> **书面练习**
请报出下面的记录中含有字符串“alto”的行数，只给出数字。

> **存储记录**

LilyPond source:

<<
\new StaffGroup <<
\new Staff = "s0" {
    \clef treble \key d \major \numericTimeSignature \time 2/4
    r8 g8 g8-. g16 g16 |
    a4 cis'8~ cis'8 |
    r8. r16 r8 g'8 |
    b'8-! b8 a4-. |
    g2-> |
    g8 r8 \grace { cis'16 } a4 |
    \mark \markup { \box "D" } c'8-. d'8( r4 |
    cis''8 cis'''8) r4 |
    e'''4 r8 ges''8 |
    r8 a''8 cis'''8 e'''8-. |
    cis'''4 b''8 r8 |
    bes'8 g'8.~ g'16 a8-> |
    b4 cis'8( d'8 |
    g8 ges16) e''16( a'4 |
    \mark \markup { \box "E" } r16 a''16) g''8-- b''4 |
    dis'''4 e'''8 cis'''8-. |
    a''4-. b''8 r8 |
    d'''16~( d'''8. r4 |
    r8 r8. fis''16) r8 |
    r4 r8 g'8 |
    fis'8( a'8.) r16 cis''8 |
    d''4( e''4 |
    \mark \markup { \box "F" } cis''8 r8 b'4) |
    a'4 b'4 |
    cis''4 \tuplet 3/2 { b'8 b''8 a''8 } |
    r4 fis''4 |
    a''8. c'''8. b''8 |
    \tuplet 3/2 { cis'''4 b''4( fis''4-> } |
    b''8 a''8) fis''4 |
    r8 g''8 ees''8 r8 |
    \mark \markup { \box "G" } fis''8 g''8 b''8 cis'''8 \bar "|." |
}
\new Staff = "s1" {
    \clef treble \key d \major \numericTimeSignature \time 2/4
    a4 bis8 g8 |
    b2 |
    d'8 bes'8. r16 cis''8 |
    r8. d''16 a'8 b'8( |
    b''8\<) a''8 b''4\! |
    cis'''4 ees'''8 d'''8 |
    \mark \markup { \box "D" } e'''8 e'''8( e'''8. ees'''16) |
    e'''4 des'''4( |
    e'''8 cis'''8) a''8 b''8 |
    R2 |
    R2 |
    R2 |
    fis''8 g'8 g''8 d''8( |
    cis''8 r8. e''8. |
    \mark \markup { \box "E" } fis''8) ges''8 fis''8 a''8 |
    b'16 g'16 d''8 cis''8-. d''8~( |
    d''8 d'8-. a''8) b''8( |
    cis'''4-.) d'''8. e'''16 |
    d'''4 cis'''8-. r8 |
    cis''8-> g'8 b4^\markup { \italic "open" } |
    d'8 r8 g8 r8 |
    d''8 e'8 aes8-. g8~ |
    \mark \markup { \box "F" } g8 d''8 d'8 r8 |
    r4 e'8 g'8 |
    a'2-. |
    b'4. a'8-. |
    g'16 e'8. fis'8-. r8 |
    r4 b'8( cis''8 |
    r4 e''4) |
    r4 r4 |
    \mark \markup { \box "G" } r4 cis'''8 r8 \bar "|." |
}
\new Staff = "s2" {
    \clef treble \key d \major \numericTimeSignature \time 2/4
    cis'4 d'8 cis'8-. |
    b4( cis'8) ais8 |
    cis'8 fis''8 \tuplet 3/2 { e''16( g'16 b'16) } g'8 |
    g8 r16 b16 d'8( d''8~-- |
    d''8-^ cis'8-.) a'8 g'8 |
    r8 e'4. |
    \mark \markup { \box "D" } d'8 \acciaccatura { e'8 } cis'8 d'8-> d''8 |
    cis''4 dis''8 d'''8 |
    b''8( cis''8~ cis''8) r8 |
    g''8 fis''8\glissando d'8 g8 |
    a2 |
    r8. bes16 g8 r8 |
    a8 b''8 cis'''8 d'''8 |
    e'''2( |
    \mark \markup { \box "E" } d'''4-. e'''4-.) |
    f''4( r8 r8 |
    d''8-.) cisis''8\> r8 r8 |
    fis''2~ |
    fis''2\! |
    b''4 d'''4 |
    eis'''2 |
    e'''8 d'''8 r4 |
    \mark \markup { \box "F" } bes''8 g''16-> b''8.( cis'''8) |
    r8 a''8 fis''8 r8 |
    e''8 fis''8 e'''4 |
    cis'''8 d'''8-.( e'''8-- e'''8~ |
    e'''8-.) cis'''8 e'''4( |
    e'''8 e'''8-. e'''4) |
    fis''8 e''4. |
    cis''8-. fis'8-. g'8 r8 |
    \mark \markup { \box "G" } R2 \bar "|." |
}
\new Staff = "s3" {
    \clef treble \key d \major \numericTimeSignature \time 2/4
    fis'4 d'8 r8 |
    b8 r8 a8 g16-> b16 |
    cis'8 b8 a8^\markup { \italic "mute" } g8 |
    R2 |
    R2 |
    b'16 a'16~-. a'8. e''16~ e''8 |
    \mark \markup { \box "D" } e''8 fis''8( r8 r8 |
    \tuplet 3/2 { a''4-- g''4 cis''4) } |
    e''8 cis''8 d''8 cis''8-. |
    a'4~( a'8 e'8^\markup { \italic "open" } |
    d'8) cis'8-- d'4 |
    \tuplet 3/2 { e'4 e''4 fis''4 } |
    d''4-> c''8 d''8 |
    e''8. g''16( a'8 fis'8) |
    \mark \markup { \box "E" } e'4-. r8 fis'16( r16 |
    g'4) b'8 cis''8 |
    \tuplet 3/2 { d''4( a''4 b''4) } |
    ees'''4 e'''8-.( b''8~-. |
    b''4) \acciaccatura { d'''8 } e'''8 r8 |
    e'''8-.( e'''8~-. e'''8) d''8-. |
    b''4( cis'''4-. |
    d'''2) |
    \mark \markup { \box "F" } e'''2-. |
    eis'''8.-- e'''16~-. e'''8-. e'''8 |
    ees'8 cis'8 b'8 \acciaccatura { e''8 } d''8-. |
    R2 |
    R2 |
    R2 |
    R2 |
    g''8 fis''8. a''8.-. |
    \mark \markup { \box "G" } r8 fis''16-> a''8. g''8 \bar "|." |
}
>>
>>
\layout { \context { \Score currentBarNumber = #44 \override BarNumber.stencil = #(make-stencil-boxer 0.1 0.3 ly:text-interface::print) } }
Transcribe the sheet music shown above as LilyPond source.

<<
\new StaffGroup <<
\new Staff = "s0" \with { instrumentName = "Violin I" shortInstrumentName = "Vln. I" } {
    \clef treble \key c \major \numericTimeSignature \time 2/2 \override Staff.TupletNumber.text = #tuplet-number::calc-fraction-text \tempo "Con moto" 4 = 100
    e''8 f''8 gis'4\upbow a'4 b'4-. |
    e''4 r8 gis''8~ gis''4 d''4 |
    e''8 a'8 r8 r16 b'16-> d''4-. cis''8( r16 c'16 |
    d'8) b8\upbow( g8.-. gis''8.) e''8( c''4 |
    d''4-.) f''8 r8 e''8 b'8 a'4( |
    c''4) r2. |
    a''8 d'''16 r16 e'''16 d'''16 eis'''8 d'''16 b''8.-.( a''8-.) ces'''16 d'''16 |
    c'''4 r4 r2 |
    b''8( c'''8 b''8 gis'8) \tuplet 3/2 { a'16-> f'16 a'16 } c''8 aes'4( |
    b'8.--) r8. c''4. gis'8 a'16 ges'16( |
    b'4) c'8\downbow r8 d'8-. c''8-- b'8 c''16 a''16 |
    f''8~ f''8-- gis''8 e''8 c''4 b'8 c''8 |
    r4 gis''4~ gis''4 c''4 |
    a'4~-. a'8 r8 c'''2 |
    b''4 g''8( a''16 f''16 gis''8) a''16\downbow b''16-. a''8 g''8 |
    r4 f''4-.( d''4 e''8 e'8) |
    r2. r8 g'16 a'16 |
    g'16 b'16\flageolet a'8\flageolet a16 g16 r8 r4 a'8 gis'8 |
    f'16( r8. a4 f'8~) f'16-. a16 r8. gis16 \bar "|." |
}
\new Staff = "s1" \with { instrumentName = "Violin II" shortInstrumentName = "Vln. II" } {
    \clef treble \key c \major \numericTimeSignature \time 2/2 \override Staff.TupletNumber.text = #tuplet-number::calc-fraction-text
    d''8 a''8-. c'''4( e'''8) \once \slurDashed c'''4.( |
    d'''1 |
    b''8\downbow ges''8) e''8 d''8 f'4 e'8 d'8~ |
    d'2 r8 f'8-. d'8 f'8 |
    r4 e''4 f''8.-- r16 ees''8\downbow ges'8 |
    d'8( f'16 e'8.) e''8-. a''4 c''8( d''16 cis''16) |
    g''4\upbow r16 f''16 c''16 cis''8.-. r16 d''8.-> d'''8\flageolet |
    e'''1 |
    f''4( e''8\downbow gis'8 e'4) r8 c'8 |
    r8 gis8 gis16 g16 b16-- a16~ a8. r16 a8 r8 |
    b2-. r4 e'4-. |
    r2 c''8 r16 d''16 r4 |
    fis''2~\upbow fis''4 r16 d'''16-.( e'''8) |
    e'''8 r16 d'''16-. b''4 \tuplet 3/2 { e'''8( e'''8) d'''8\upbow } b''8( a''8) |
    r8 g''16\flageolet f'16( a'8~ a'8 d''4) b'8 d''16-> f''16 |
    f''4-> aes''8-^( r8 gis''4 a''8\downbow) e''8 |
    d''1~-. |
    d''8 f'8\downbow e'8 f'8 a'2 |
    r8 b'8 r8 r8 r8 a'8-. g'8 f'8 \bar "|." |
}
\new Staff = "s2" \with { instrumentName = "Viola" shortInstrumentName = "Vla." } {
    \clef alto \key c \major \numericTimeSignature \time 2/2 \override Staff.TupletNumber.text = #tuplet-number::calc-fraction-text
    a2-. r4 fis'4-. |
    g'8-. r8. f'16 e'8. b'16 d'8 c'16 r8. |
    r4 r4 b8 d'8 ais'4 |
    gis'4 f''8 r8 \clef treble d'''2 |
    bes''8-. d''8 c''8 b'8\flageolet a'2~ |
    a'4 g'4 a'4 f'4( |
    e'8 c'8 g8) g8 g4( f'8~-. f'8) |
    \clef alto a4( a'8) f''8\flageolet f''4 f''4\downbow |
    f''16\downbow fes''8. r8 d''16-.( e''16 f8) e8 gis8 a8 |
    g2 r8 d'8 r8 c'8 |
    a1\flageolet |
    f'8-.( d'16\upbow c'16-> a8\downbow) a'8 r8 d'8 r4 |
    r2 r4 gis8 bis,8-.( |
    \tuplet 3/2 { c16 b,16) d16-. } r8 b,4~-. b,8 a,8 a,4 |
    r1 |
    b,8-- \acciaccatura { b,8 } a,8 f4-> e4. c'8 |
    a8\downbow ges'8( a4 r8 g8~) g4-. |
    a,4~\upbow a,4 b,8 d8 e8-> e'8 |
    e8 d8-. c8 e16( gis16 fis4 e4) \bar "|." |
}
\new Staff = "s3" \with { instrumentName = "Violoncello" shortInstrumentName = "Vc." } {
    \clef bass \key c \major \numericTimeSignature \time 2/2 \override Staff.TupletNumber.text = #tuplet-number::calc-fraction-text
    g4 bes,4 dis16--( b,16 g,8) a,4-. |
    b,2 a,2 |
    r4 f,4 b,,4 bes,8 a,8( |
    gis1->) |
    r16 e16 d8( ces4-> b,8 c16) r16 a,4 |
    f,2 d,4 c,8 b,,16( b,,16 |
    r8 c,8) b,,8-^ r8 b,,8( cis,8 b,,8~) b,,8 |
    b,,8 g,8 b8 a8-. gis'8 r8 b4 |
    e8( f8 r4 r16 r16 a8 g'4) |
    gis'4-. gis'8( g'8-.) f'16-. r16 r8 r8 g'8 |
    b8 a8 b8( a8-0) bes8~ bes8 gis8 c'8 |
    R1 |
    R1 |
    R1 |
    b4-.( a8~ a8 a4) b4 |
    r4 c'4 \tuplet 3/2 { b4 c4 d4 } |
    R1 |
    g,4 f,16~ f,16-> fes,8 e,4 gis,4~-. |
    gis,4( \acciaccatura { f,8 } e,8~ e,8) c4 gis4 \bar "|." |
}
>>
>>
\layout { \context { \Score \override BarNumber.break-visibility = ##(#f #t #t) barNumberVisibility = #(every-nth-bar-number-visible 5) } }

> **书面答案**
2